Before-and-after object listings
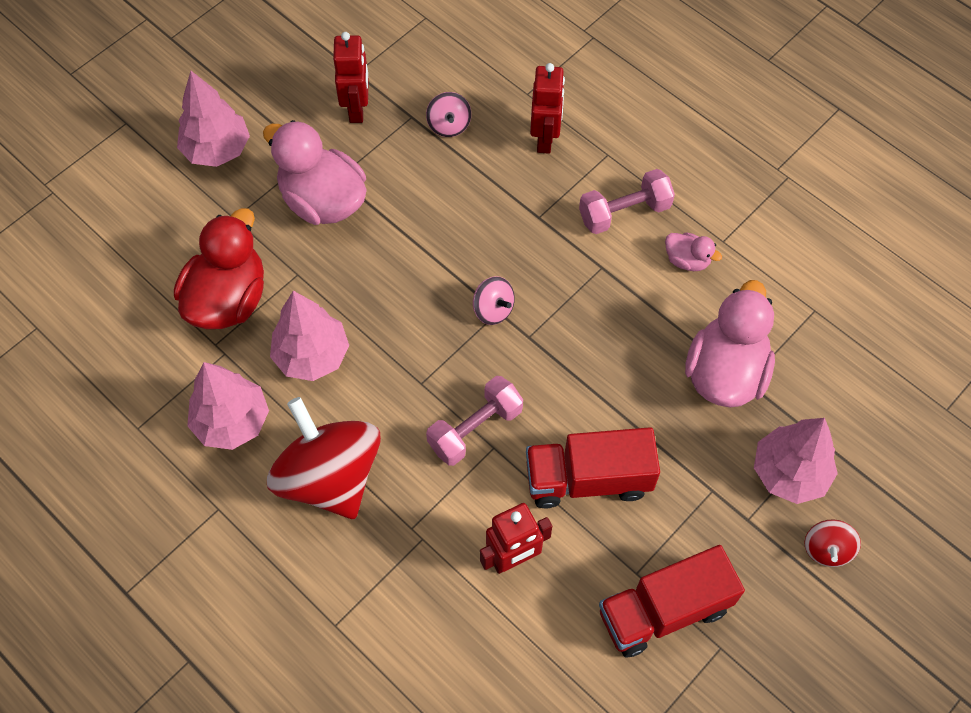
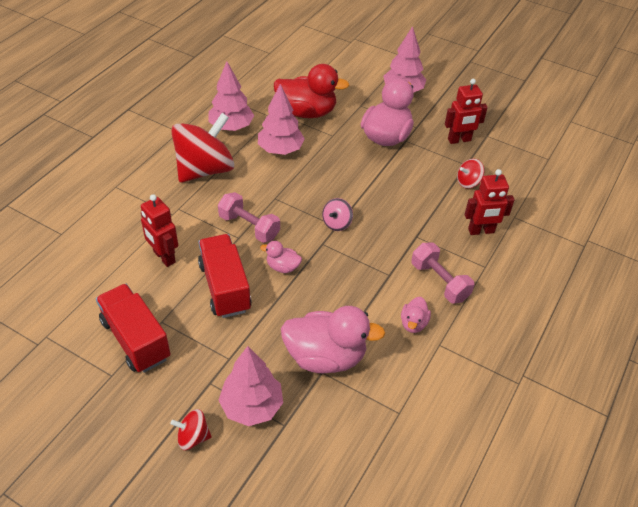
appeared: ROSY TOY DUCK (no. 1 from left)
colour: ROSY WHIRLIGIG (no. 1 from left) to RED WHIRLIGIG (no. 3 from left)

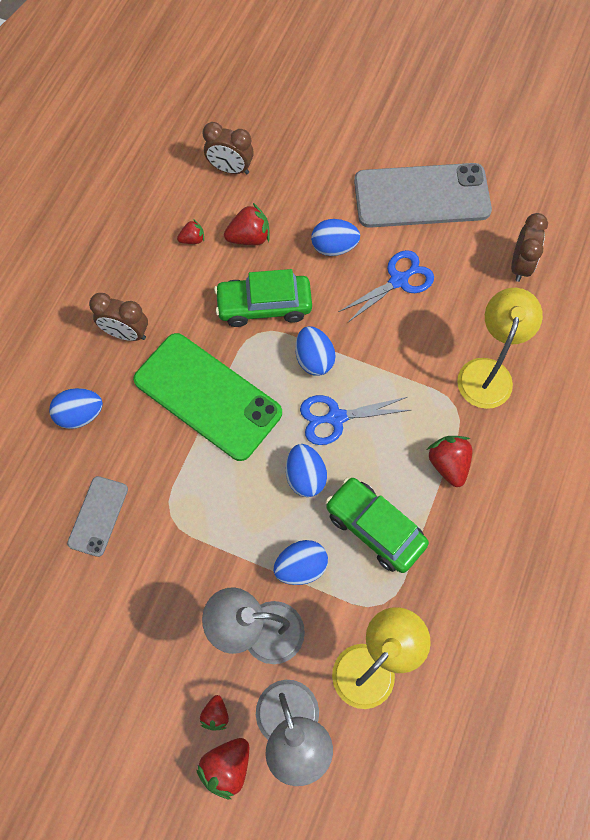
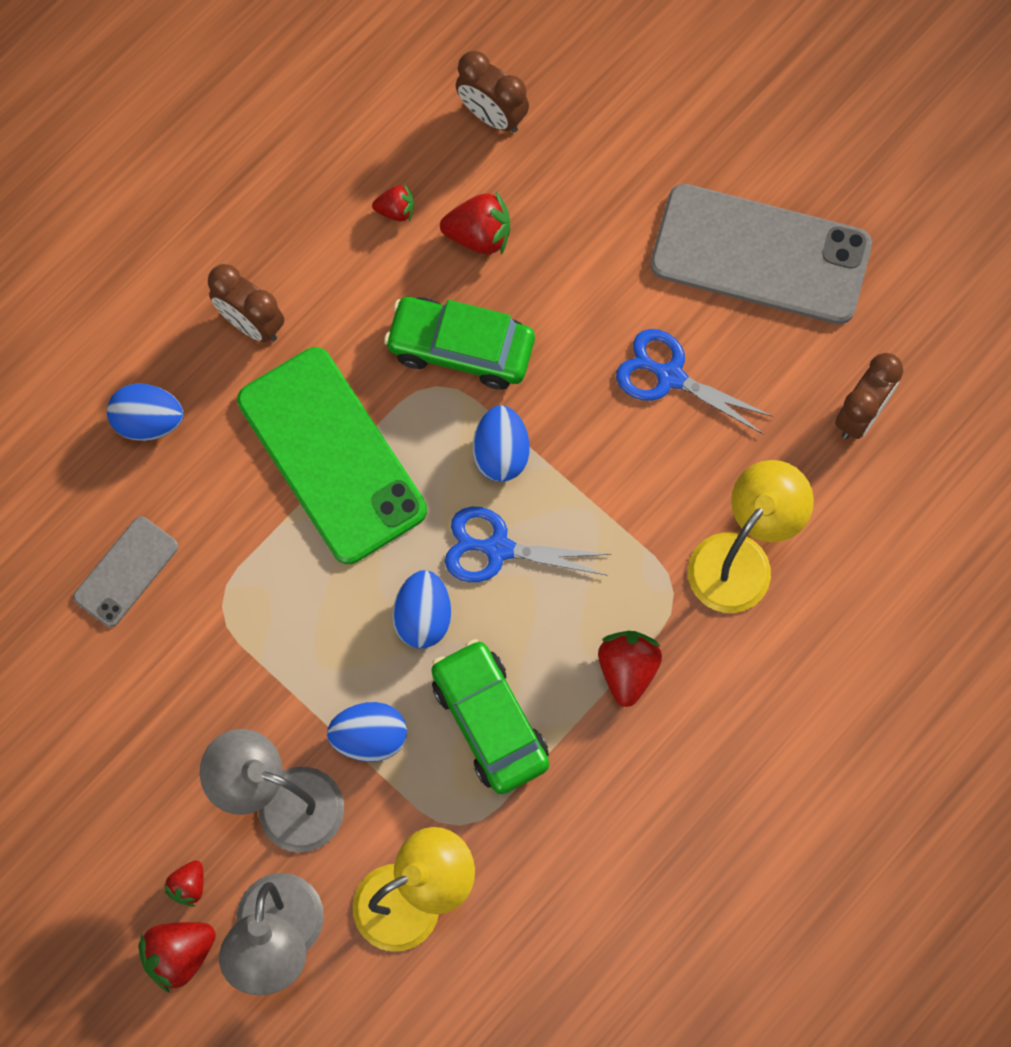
missing: COBALT TOY EGG (no. 5 from left)
spun: COBALT PAIR OF SCISSORS (no. 2 from left) 135 degrees counterclockwise

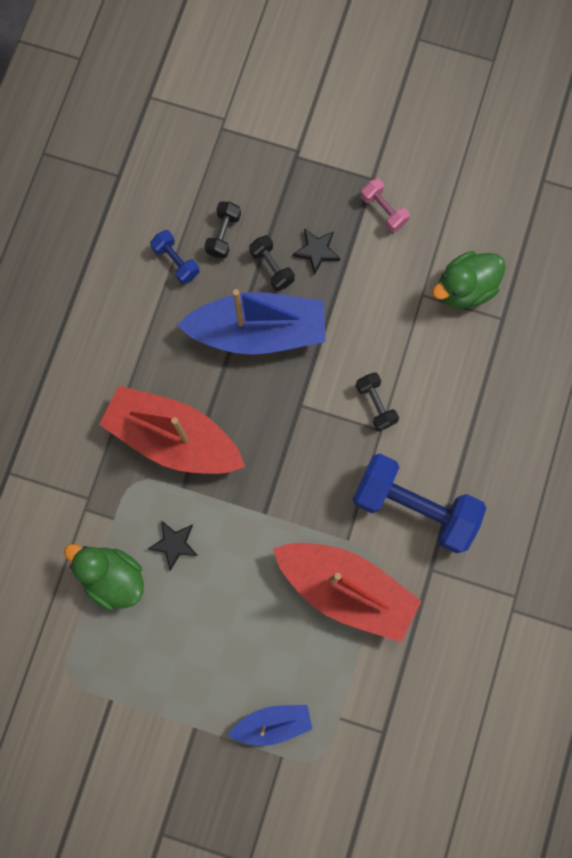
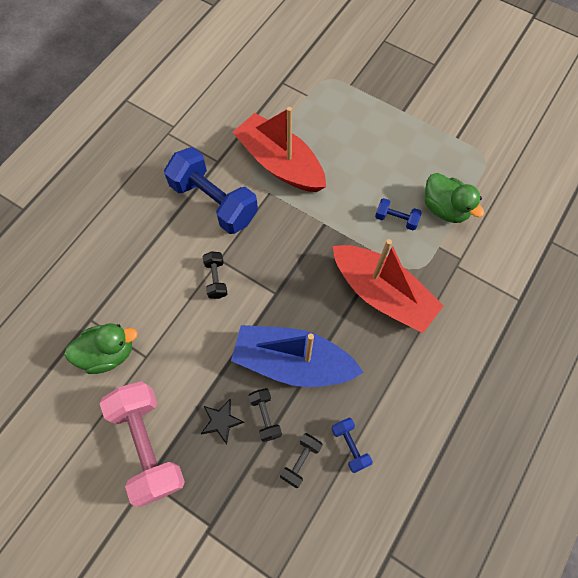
missing: COBALT BOAT (no. 2 from left)
exchanged: BLACK FIVE-POINTED STAR (no. 1 from left) to COBALT HAND WEIGHT (no. 3 from left)
size: ROSY HAND WEIGHT x2.19

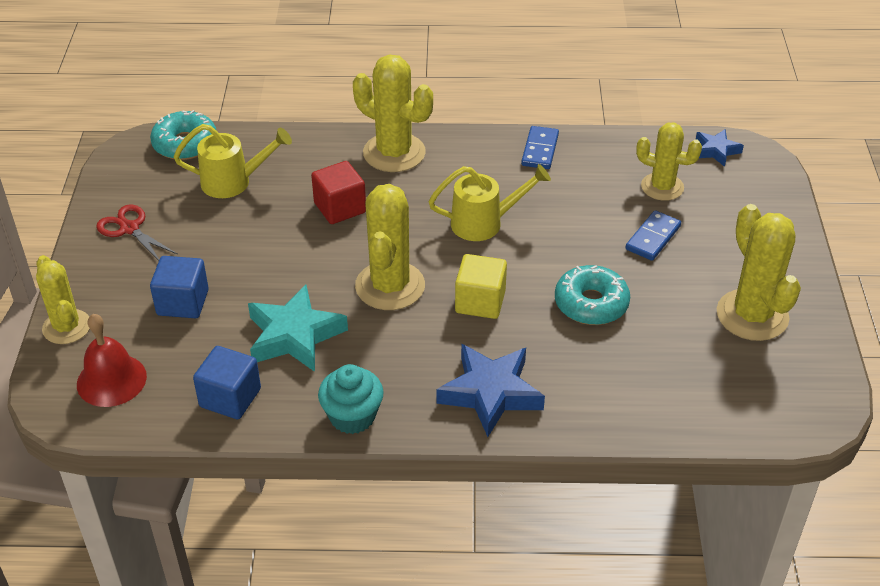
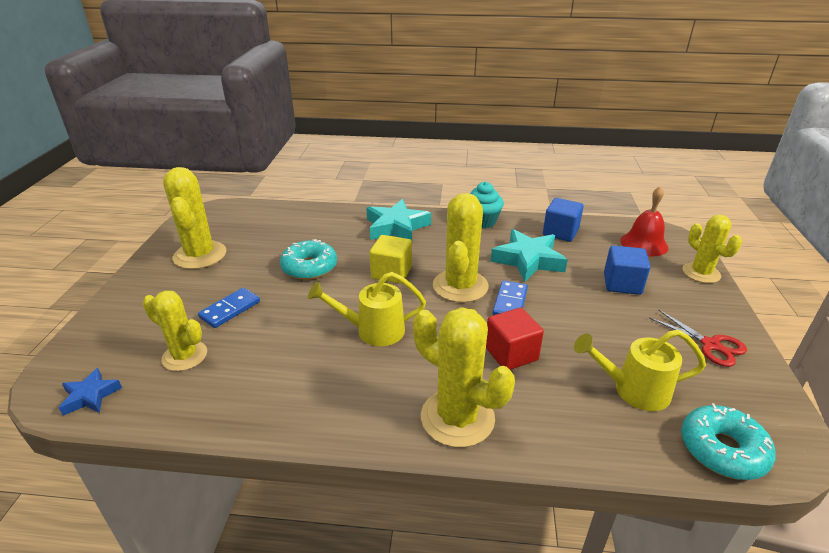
relocated: COBALT DOMINO TILE (no. 1 from left in the first image) to COBALT DOMINO TILE (no. 2 from left)
colour: COBALT FIVE-POINTED STAR (no. 1 from left) to AQUA FIVE-POINTED STAR (no. 1 from left)

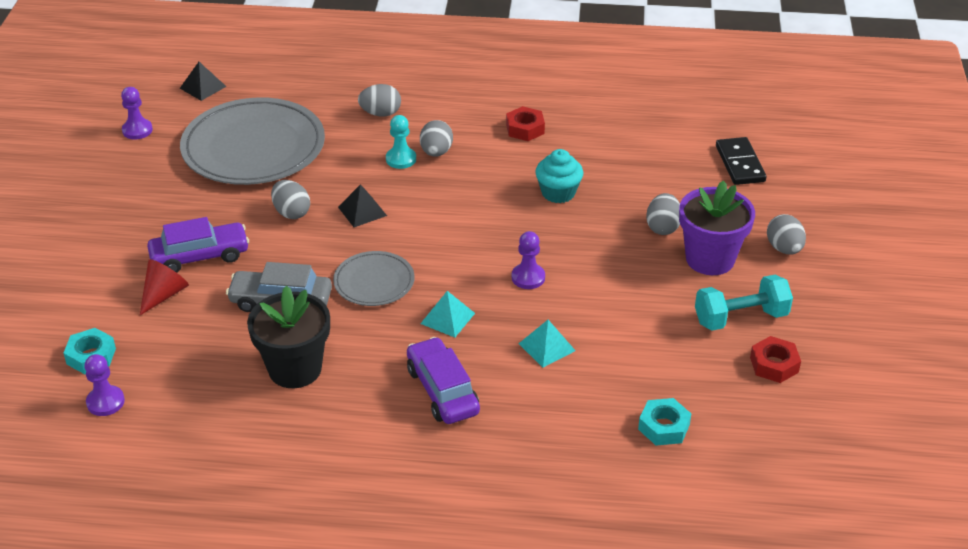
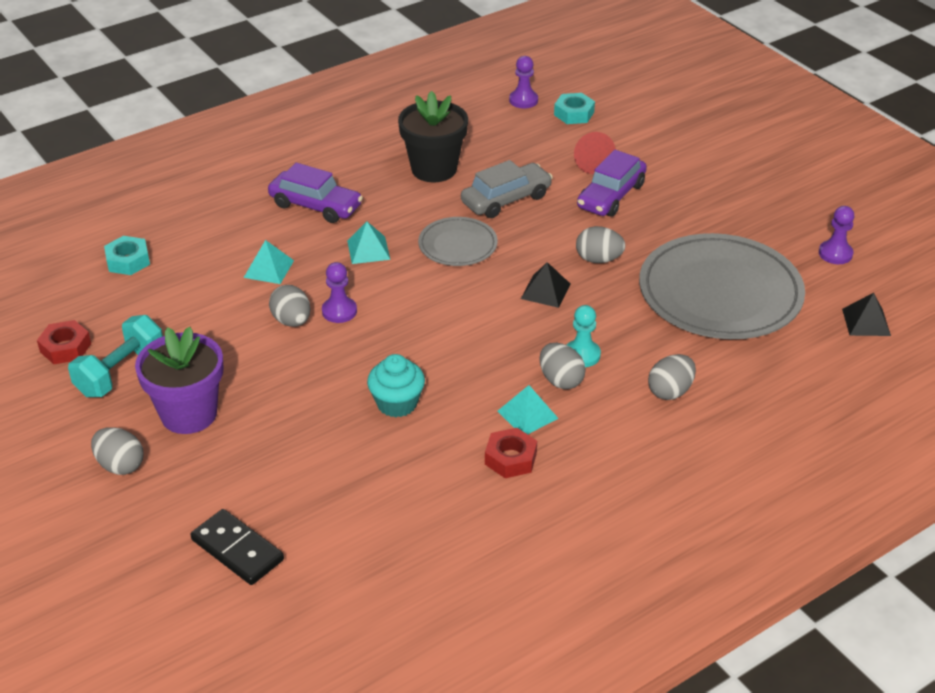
appeared: AQUA PYRAMID SHAPE (no. 3 from left)
relocated: GREY TOY EGG (no. 4 from left in the first image) to GREY TOY EGG (no. 2 from left)

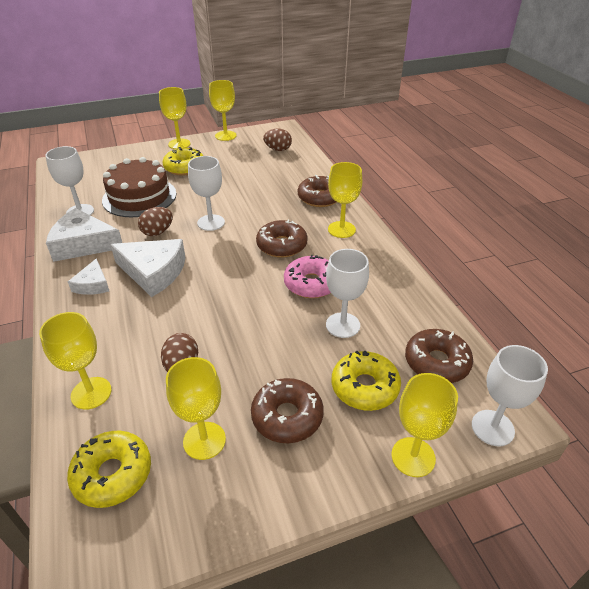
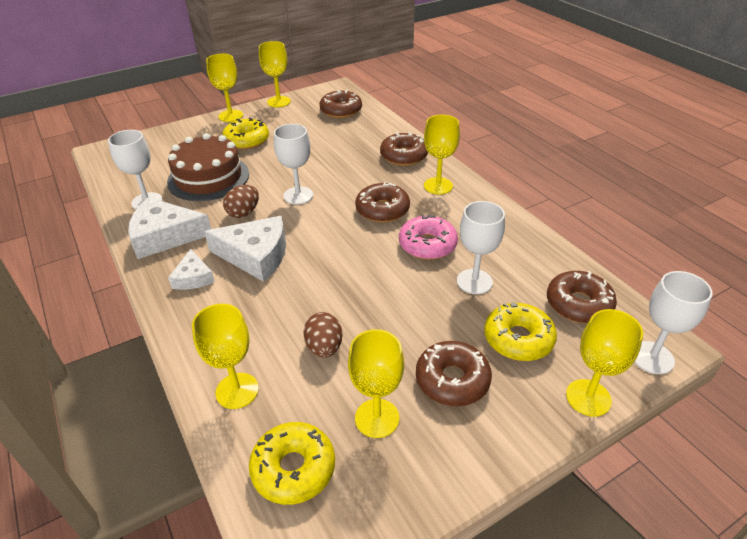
exchanged: RUSSET TOY EGG (no. 3 from left) to RUSSET GLAZED DONUT (no. 1 from left)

• _EXERCISE OBJECTIVE_: Every line above must be printed again exactly, pictures excluded.

• _ANSWER TO THE PROBLEM_:
appeared: ROSY TOY DUCK (no. 1 from left)
colour: ROSY WHIRLIGIG (no. 1 from left) to RED WHIRLIGIG (no. 3 from left)

missing: COBALT TOY EGG (no. 5 from left)
spun: COBALT PAIR OF SCISSORS (no. 2 from left) 135 degrees counterclockwise

missing: COBALT BOAT (no. 2 from left)
exchanged: BLACK FIVE-POINTED STAR (no. 1 from left) to COBALT HAND WEIGHT (no. 3 from left)
size: ROSY HAND WEIGHT x2.19

relocated: COBALT DOMINO TILE (no. 1 from left in the first image) to COBALT DOMINO TILE (no. 2 from left)
colour: COBALT FIVE-POINTED STAR (no. 1 from left) to AQUA FIVE-POINTED STAR (no. 1 from left)

appeared: AQUA PYRAMID SHAPE (no. 3 from left)
relocated: GREY TOY EGG (no. 4 from left in the first image) to GREY TOY EGG (no. 2 from left)

exchanged: RUSSET TOY EGG (no. 3 from left) to RUSSET GLAZED DONUT (no. 1 from left)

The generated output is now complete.